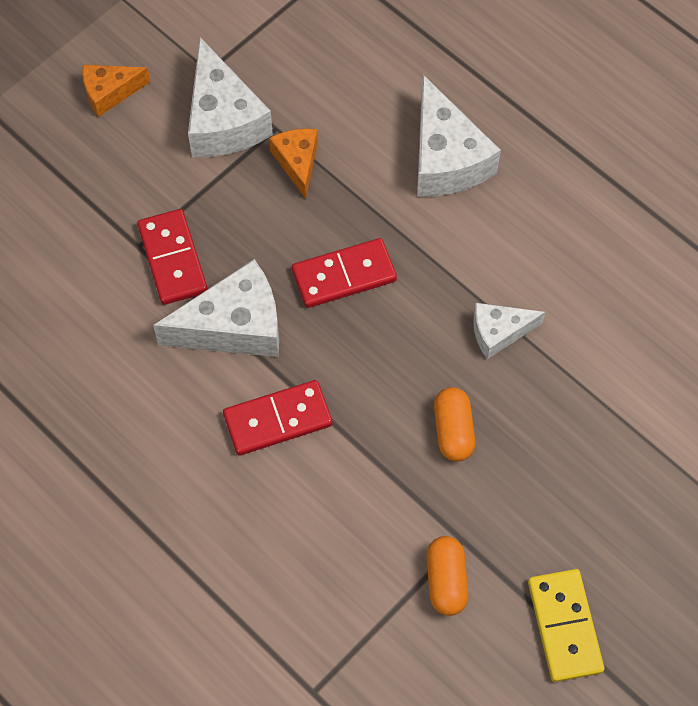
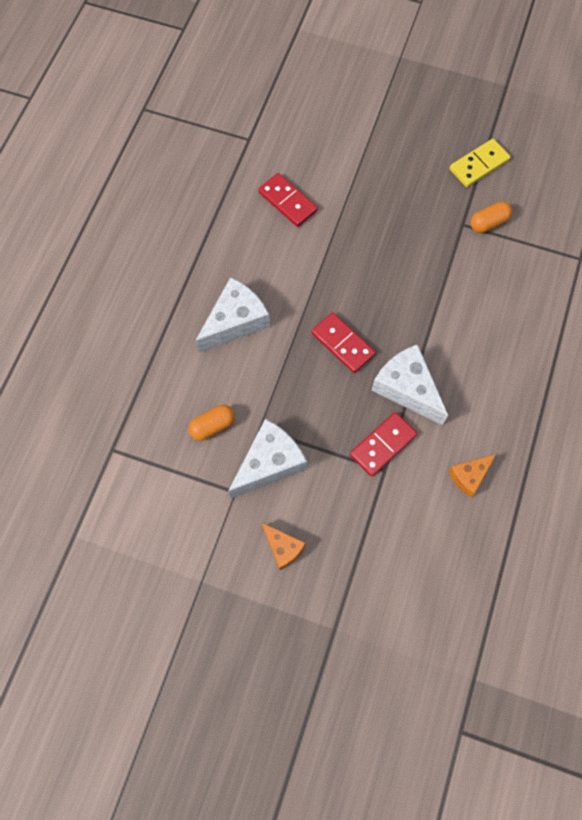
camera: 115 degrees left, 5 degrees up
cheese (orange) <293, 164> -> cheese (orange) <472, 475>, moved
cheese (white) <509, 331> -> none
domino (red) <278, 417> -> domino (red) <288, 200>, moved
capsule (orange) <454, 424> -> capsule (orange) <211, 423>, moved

----------

With the pictures set aside, please write out all of the records above exactly.

camera: 115 degrees left, 5 degrees up
cheese (orange) <293, 164> -> cheese (orange) <472, 475>, moved
cheese (white) <509, 331> -> none
domino (red) <278, 417> -> domino (red) <288, 200>, moved
capsule (orange) <454, 424> -> capsule (orange) <211, 423>, moved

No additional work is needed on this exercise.